## What is needed
What you produce should be the lines from the line containing "relocated,robot (jaune),<626 189>,,<216" through the last line below, both ends included, reproduced exactly and without pictures.

(Records from a data source)
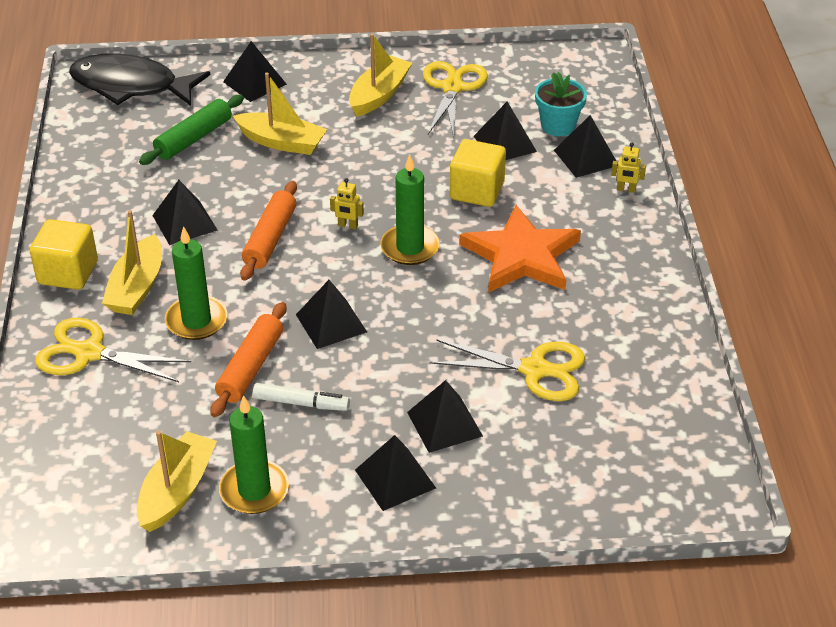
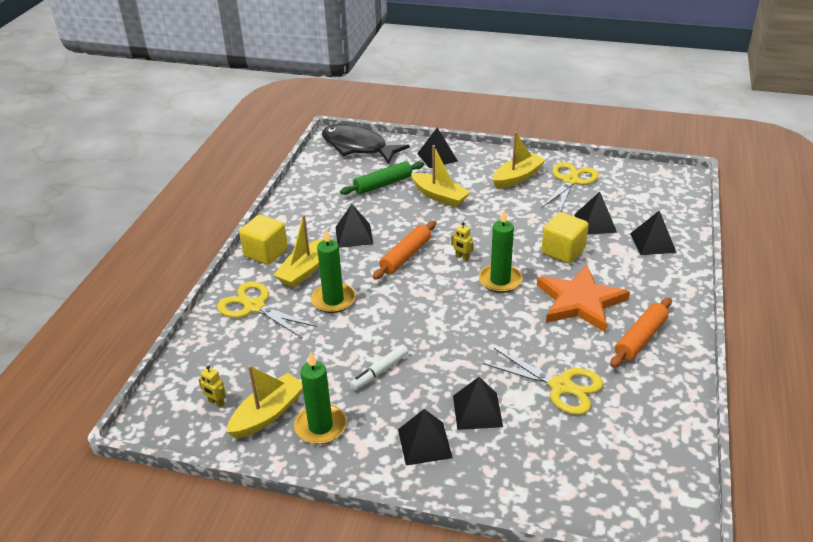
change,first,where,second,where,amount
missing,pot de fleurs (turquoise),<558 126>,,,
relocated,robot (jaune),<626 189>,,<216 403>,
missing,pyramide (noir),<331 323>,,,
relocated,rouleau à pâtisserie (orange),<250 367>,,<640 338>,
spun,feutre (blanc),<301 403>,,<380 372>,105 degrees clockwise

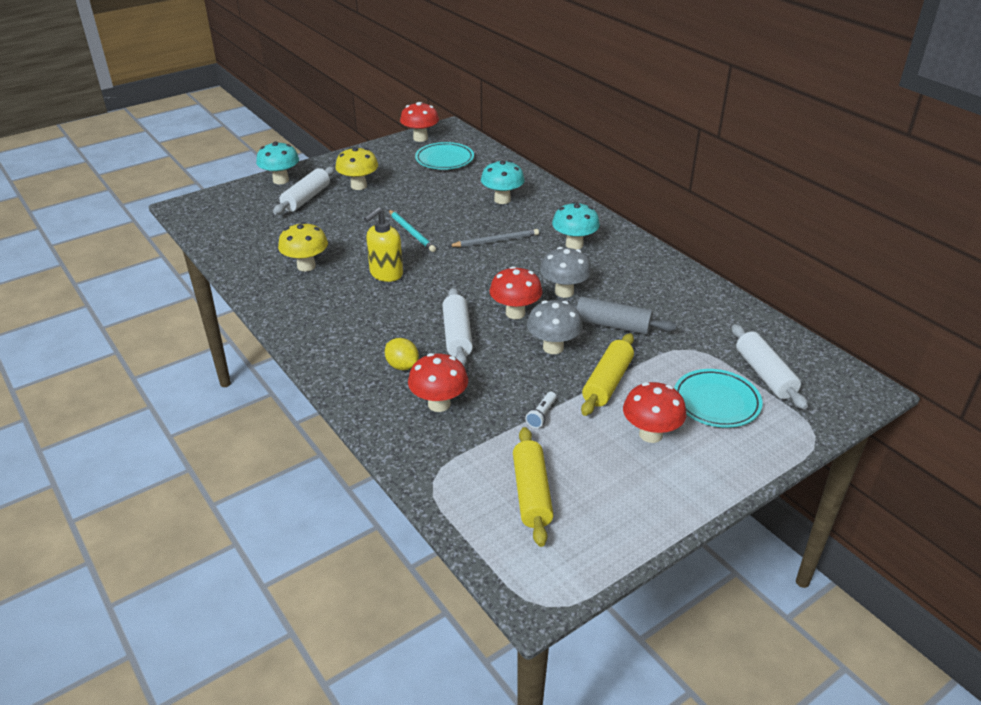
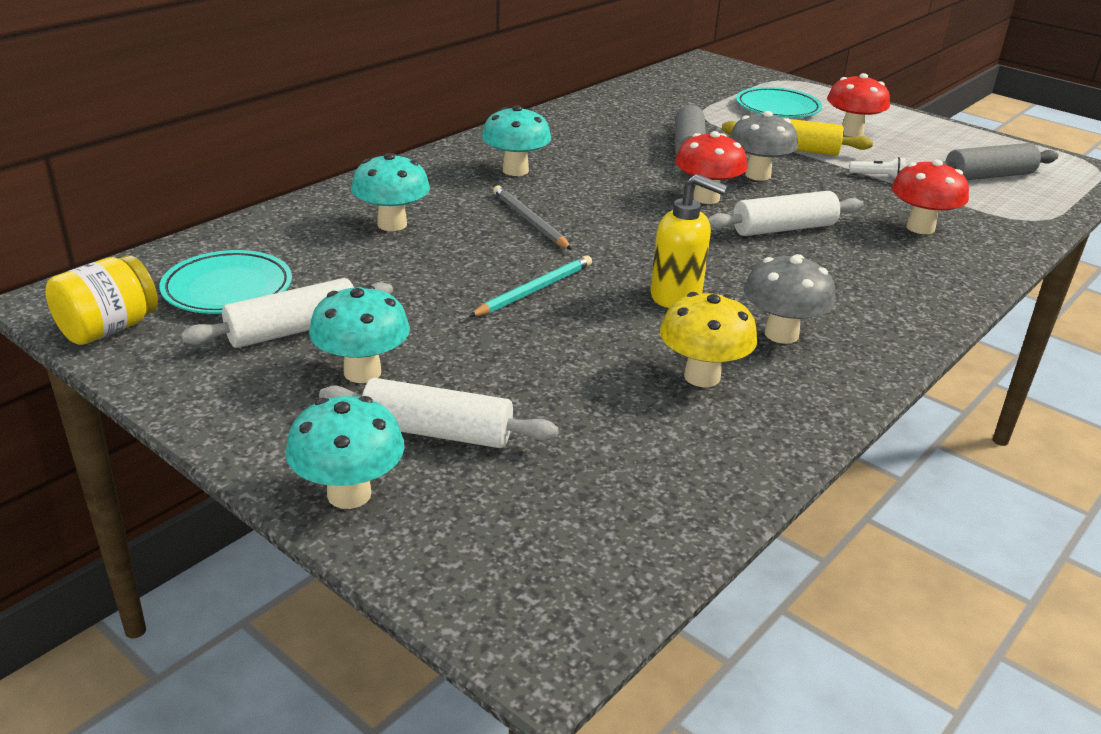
change,first,where,second,where,amount
exchanged,champignon (rouge),<420 138>,bocal (jaune),<108 329>,
colour,champignon (jaune),<359 186>,champignon (turquoise),<362 372>,
relocated,champignon (gris),<564 292>,,<781 334>,
relocated,rouleau à pâtisserie (blanc),<765 374>,,<293 330>,
missing,citron (jaune),<402 366>,,,
colour,rouleau à pâtisserie (jaune),<531 493>,rouleau à pâtisserie (gris),<988 176>,

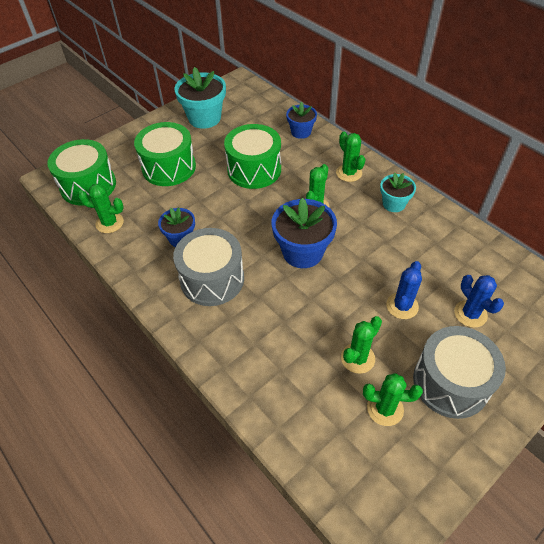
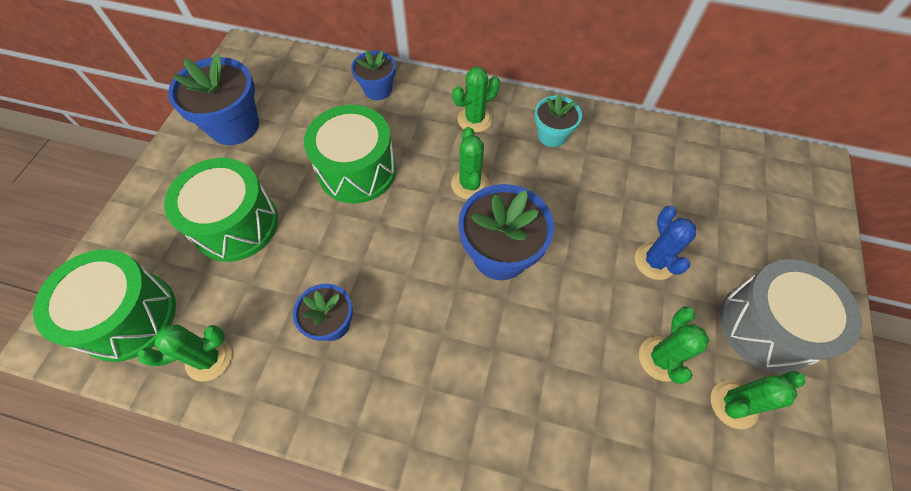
change,first,where,second,where,amount
colour,pot de fleurs (turquoise),<204 118>,pot de fleurs (bleu),<234 126>,
spun,cactus (vert),<349 173>,,<474 119>,60 degrees counterclockwise
missing,tambour (gris),<212 279>,,,
missing,cactus (bleu),<470 314>,,,

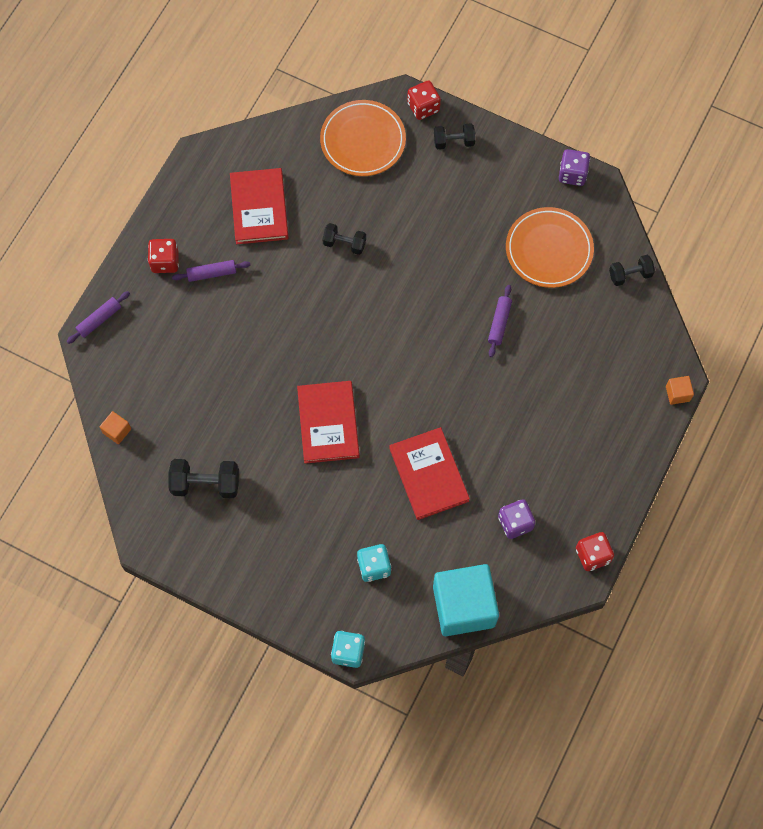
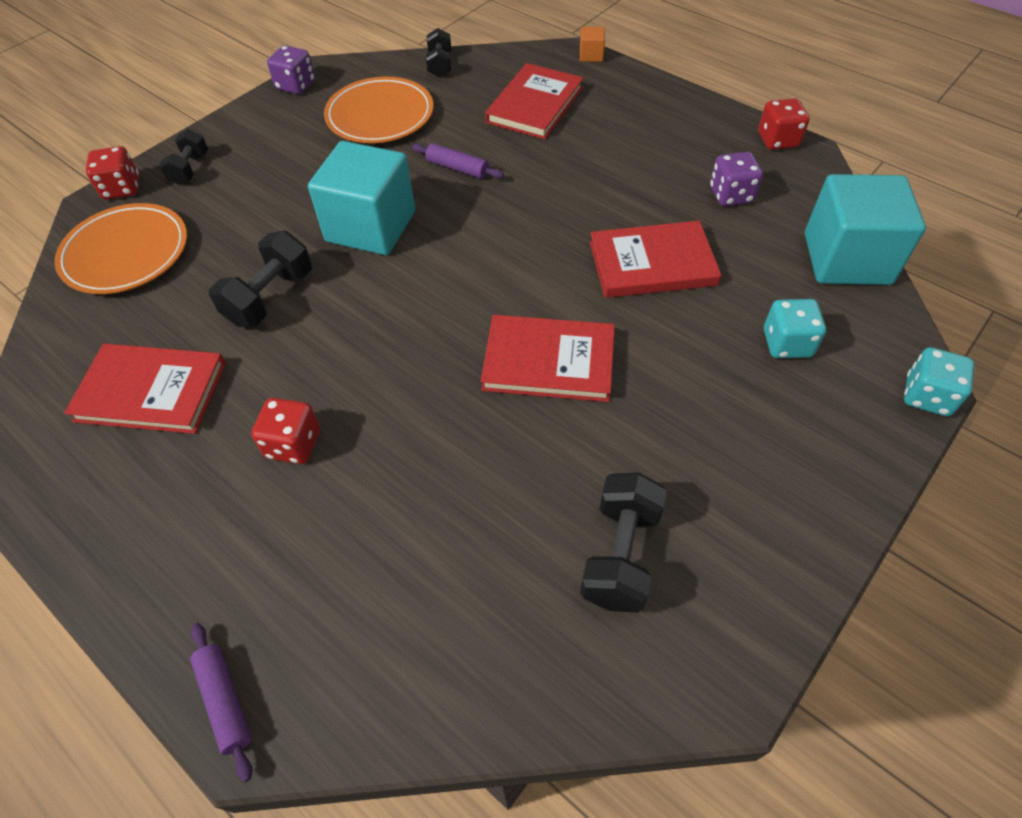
change,first,where,second,where,amount
size,haltère (noir),<344 243>,,<270 297>,x1.55
relocated,dé (rouge),<165 262>,,<293 444>,
missing,rouleau à pâtisserie (violet),<212 273>,,,
missing,cube (orange),<117 431>,,,
appeared,,,livre (rouge),<535 105>,
appeared,,,cube (turquoise),<371 226>,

## Your solution
relocated,robot (jaune),<626 189>,,<216 403>,
missing,pyramide (noir),<331 323>,,,
relocated,rouleau à pâtisserie (orange),<250 367>,,<640 338>,
spun,feutre (blanc),<301 403>,,<380 372>,105 degrees clockwise

change,first,where,second,where,amount
exchanged,champignon (rouge),<420 138>,bocal (jaune),<108 329>,
colour,champignon (jaune),<359 186>,champignon (turquoise),<362 372>,
relocated,champignon (gris),<564 292>,,<781 334>,
relocated,rouleau à pâtisserie (blanc),<765 374>,,<293 330>,
missing,citron (jaune),<402 366>,,,
colour,rouleau à pâtisserie (jaune),<531 493>,rouleau à pâtisserie (gris),<988 176>,

change,first,where,second,where,amount
colour,pot de fleurs (turquoise),<204 118>,pot de fleurs (bleu),<234 126>,
spun,cactus (vert),<349 173>,,<474 119>,60 degrees counterclockwise
missing,tambour (gris),<212 279>,,,
missing,cactus (bleu),<470 314>,,,

change,first,where,second,where,amount
size,haltère (noir),<344 243>,,<270 297>,x1.55
relocated,dé (rouge),<165 262>,,<293 444>,
missing,rouleau à pâtisserie (violet),<212 273>,,,
missing,cube (orange),<117 431>,,,
appeared,,,livre (rouge),<535 105>,
appeared,,,cube (turquoise),<371 226>,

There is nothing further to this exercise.